* _Aim of the task_
Every entry below must be retyped exactly, and the pictures must be left out.

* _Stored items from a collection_
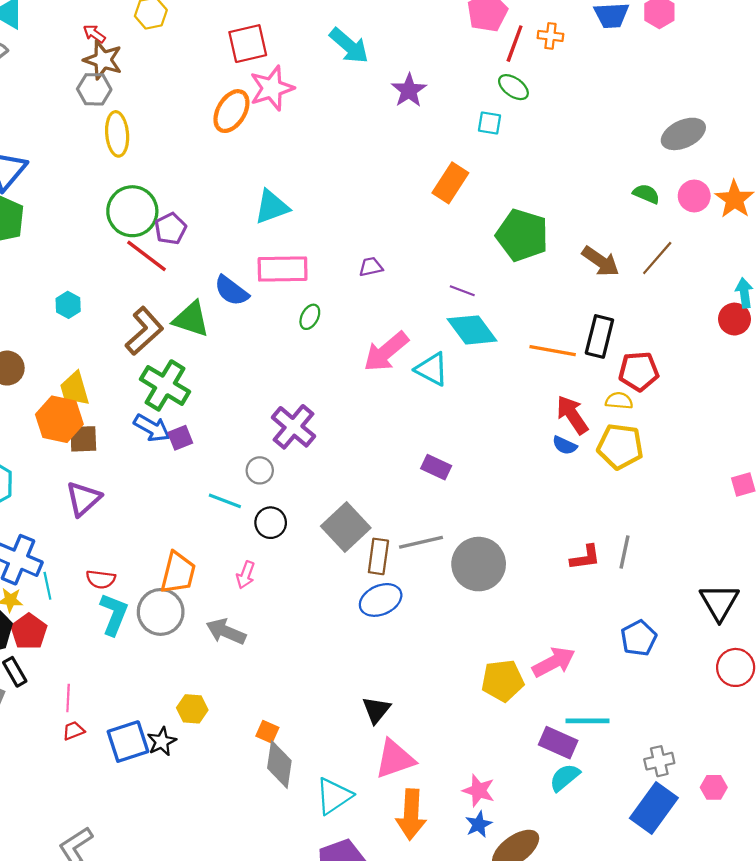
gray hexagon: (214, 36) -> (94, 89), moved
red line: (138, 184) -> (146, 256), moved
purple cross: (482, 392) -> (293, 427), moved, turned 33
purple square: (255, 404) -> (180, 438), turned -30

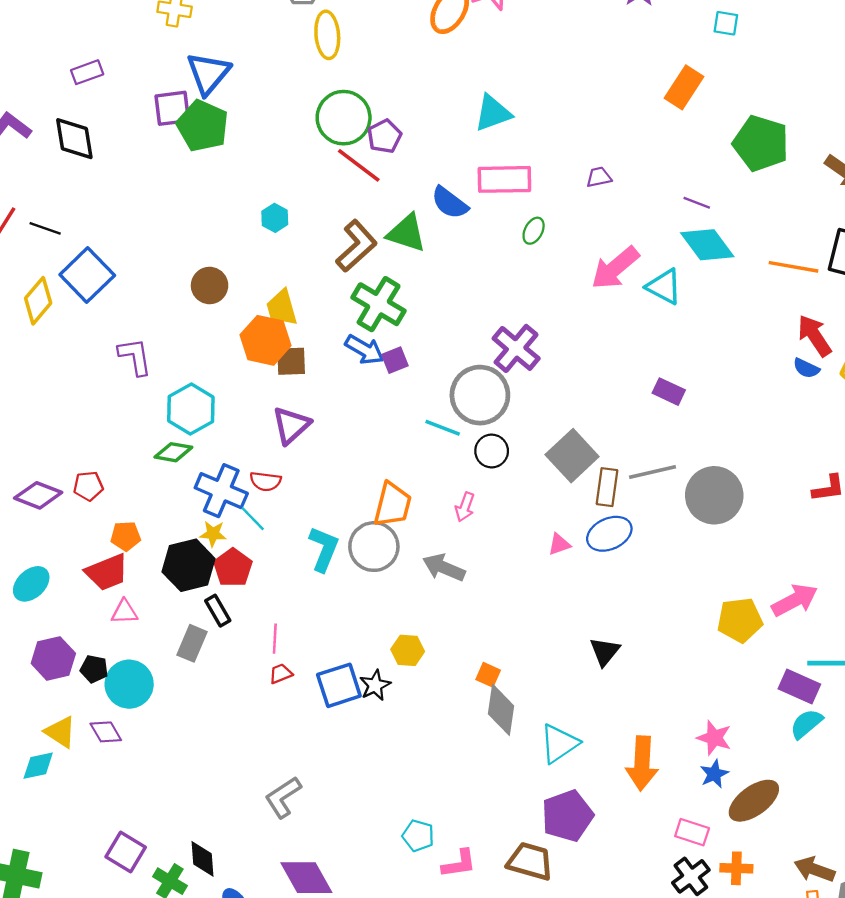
gray circle: (260, 470) -> (480, 395), size x2.0
red semicircle: (101, 579) -> (265, 481), moved
cyan line: (47, 586) -> (253, 519), turned -32
pink triangle: (395, 759) -> (559, 544), moved, size x0.5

* _Worked solution_
gray hexagon: (214, 36) -> (94, 89), moved
red line: (138, 184) -> (146, 256), moved
purple cross: (482, 392) -> (293, 427), moved, turned 33
purple square: (255, 404) -> (180, 438), turned -30

gray circle: (260, 470) -> (480, 395), size x2.0
red semicircle: (101, 579) -> (265, 481), moved
cyan line: (47, 586) -> (253, 519), turned -32
pink triangle: (395, 759) -> (559, 544), moved, size x0.5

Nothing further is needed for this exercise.